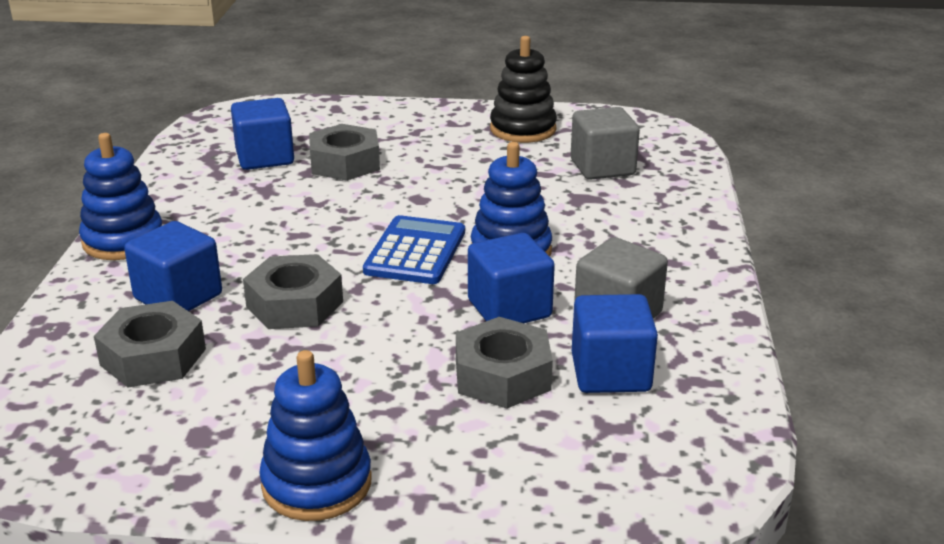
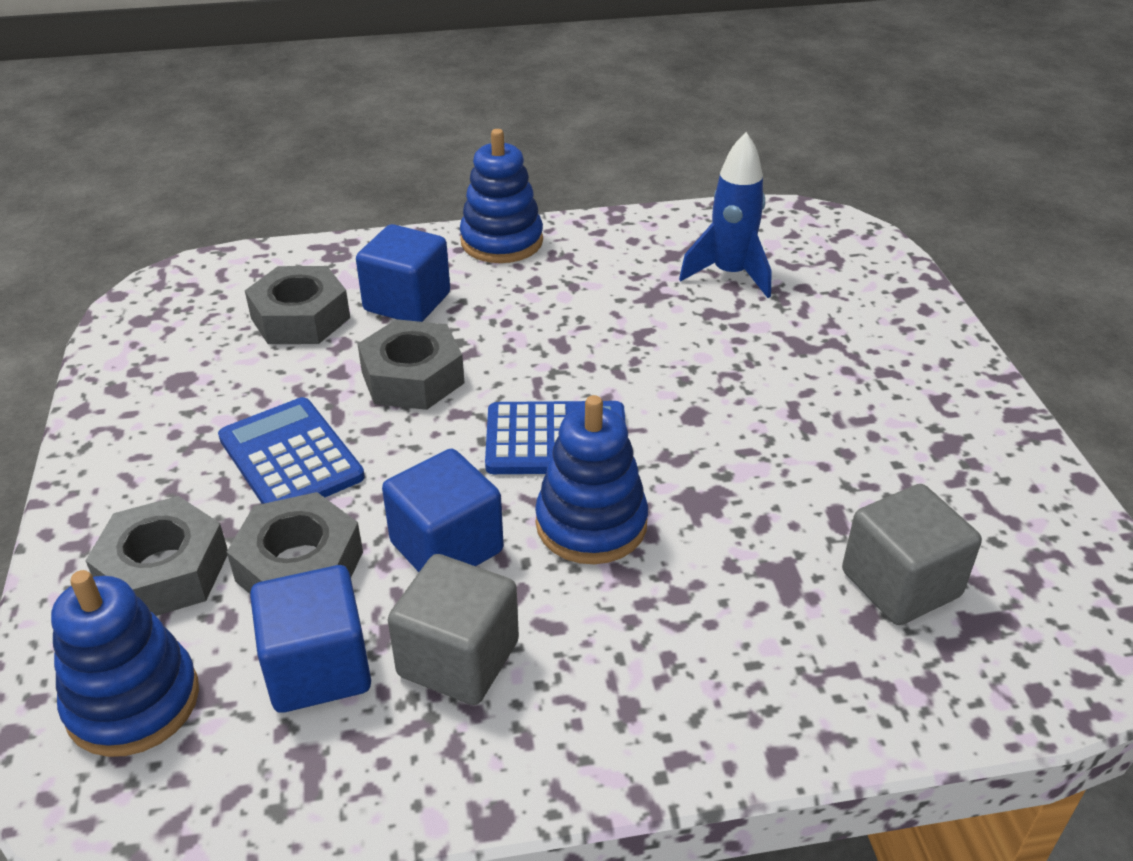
camera: 75 degrees right, 10 degrees up
blue cube [231,98,294,170] -> blue rocket [679,132,772,298]
blue stacking toy [259,350,372,521] -> blue stacking toy moved to [51,570,199,757]
grey nut [309,124,380,181] -> grey nut moved to [85,496,228,616]
black stacking toy [490,36,557,143] -> none
none -> blue calculator [218,397,365,504]

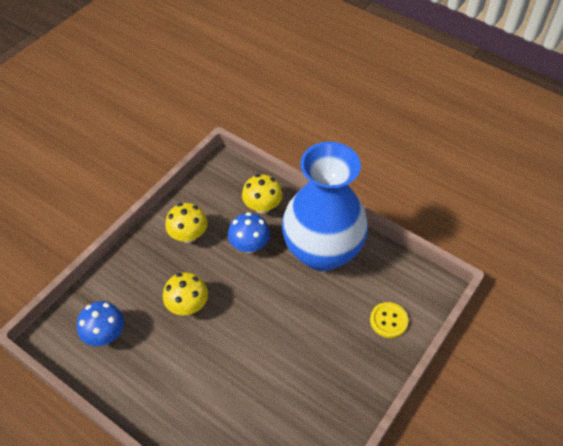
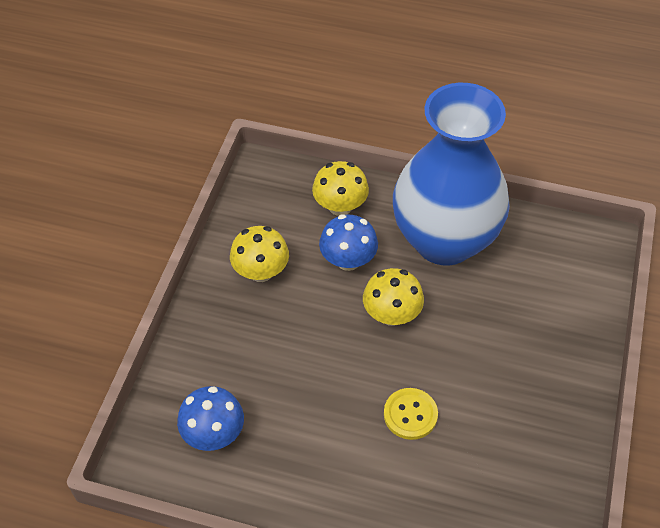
camera: 20 degrees left, 0 degrees up
yellow mushroom [163,272,208,315] -> yellow mushroom moved to [363,268,424,326]
yellow button [370,302,408,338] -> yellow button moved to [384,388,438,440]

◆ WORK TASK: What is needed is an exact printout of every record above, with the pictures left out.

◆ SOLUTION TO THE PROBLEM:
camera: 75 degrees right, 10 degrees up
blue cube [231,98,294,170] -> blue rocket [679,132,772,298]
blue stacking toy [259,350,372,521] -> blue stacking toy moved to [51,570,199,757]
grey nut [309,124,380,181] -> grey nut moved to [85,496,228,616]
black stacking toy [490,36,557,143] -> none
none -> blue calculator [218,397,365,504]

camera: 20 degrees left, 0 degrees up
yellow mushroom [163,272,208,315] -> yellow mushroom moved to [363,268,424,326]
yellow button [370,302,408,338] -> yellow button moved to [384,388,438,440]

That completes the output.